::: SUPPLIED INFORMATION :::

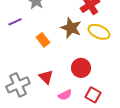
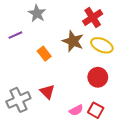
red circle: (81, 68) -> (98, 77), moved
pink semicircle: (65, 95) -> (76, 110), moved

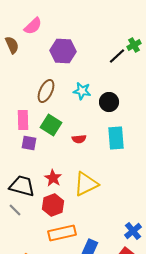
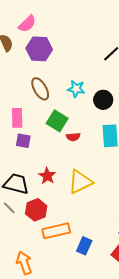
purple hexagon: (63, 51) -> (39, 49), moved
brown ellipse: (46, 91) -> (40, 89), turned -55
green square: (51, 125) -> (57, 121), moved
red hexagon: (53, 205) -> (36, 210), moved

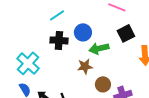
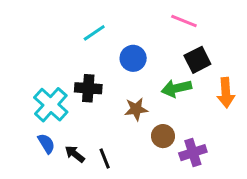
black cross: (59, 40) -> (88, 88), moved
green arrow: (99, 48) -> (176, 88), moved

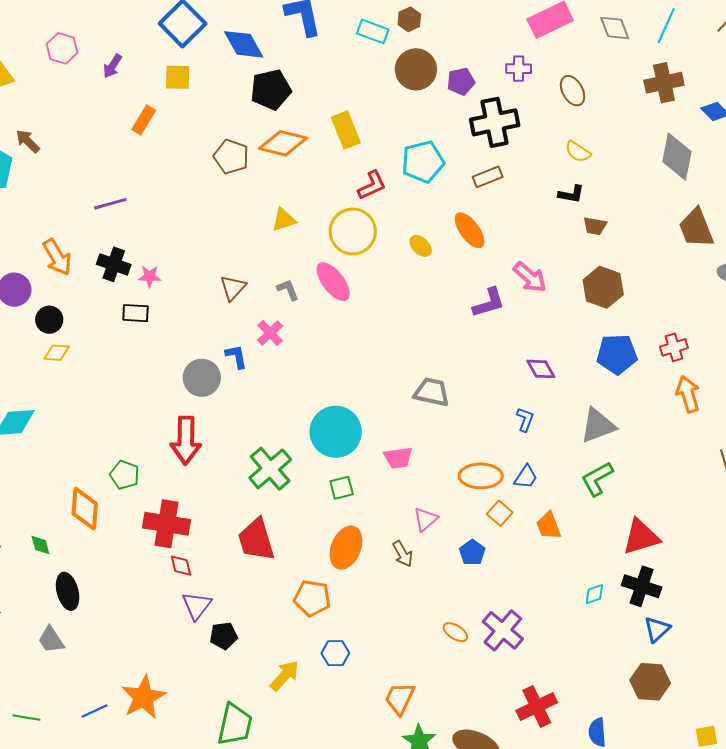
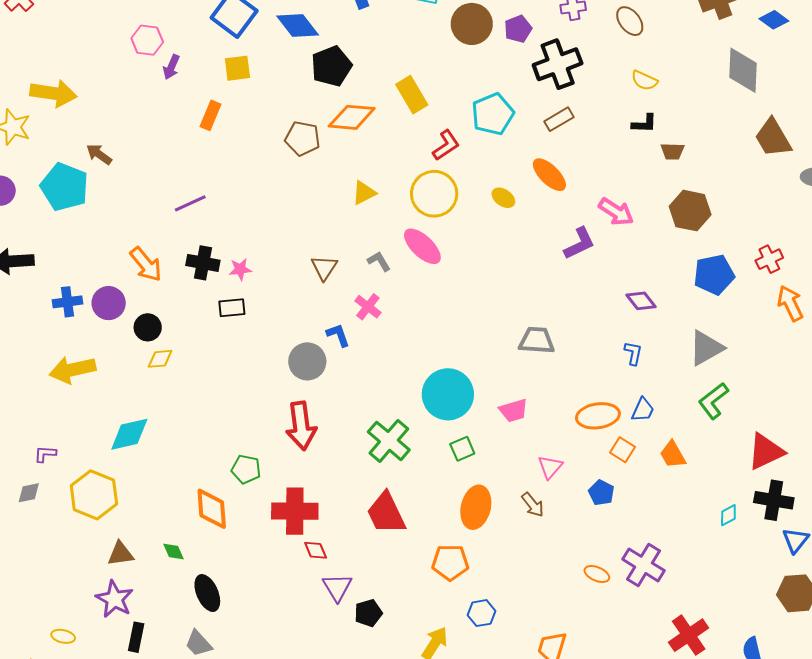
pink hexagon: (62, 48) -> (147, 40), moved

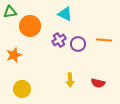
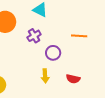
purple circle: (78, 44) -> (53, 53), moved

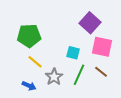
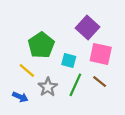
green pentagon: (29, 36) -> (41, 45), moved, turned -30

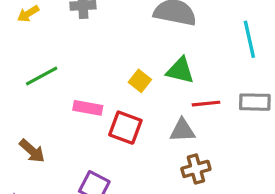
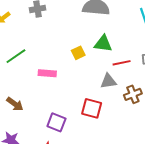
yellow square: (140, 81) -> (78, 53), turned 32
red square: (125, 128) -> (92, 108), moved
brown cross: (196, 169) -> (133, 94), moved

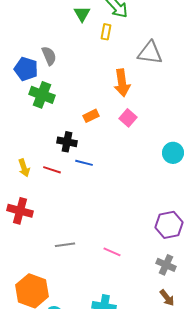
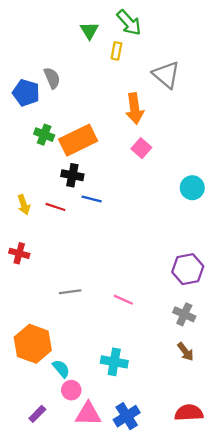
gray triangle: (150, 53) -> (166, 75), turned 32
green cross: (42, 95) -> (44, 135), moved, size x0.7
orange rectangle: (91, 116) -> (78, 140), moved, size x2.0
red cross: (20, 211) -> (19, 253), size x0.7

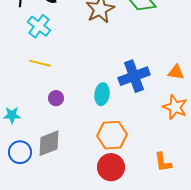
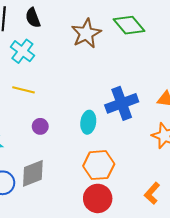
orange L-shape: (163, 162) -> (152, 193), turned 50

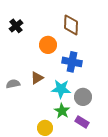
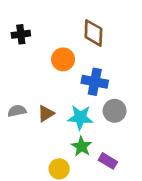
black cross: (16, 26) -> (21, 34), turned 32
brown triangle: (37, 78) -> (46, 113), moved
gray circle: (83, 97) -> (115, 111), moved

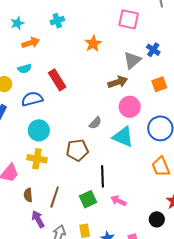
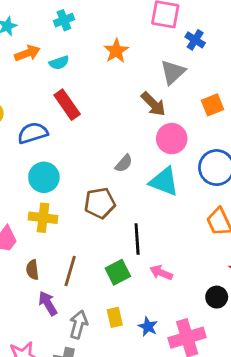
blue cross: (153, 50) -> (195, 40), moved
cyan semicircle: (25, 69) -> (59, 63), moved
brown arrow: (118, 82) -> (153, 104), turned 66

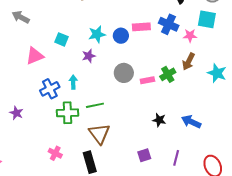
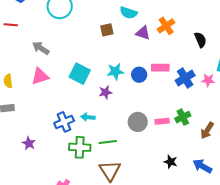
blue cross: (169, 24) -> (185, 78), moved, turned 30
cyan square: (62, 39) -> (80, 74), size x1.5
pink triangle: (35, 56) -> (40, 76), moved
brown arrow: (189, 61) -> (207, 130), moved
gray circle: (124, 73) -> (138, 122), moved
cyan arrow: (73, 82) -> (88, 117), turned -88

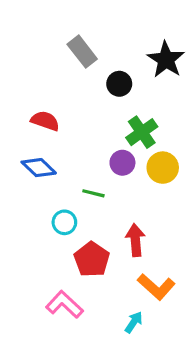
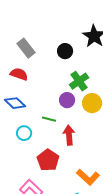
gray rectangle: (82, 52) -> (26, 48), moved
cyan circle: (64, 222) -> (24, 133), moved
red arrow: (135, 240) -> (69, 135), moved

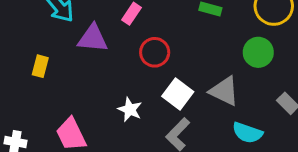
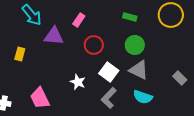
green circle: (258, 52) -> (135, 45), moved
cyan semicircle: (247, 133) -> (143, 97), moved

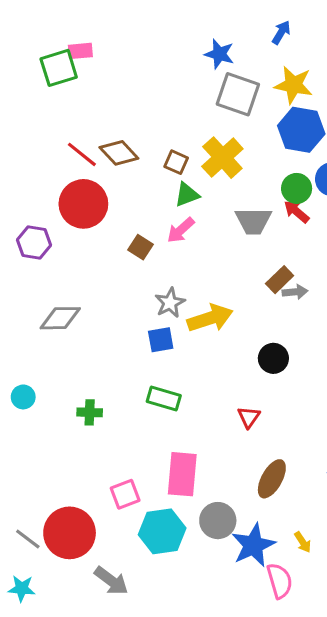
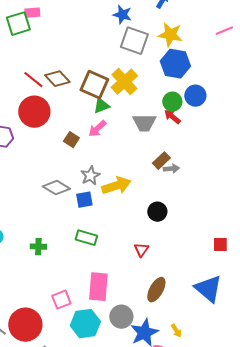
brown square: (176, 162) -> (94, 85), size x1.8
gray diamond: (60, 318) -> (56, 188), moved, turned 32

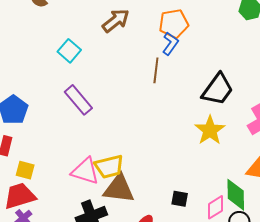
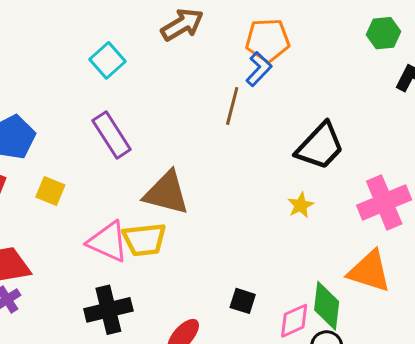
yellow star: (210, 130) -> (301, 205), size x0.6
yellow square: (25, 170) -> (50, 191), moved
brown triangle: (119, 189) -> (166, 193), moved

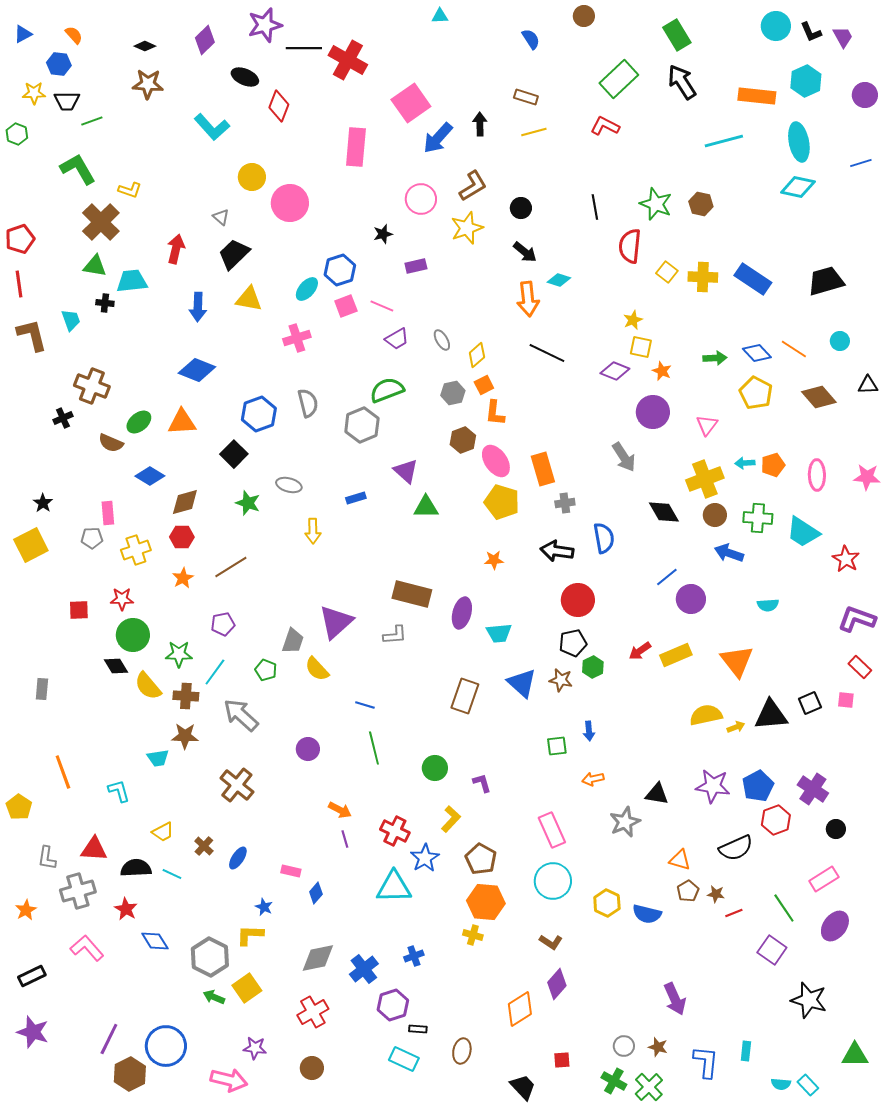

:::

Scan the listing above. Collect all lines with the word "arrow".

green arrow: (99, 48) -> (176, 88), moved
brown arrow: (118, 82) -> (153, 104), turned 66
brown arrow: (189, 61) -> (207, 130), moved
cyan arrow: (73, 82) -> (88, 117), turned -88
red arrow: (135, 240) -> (69, 135), moved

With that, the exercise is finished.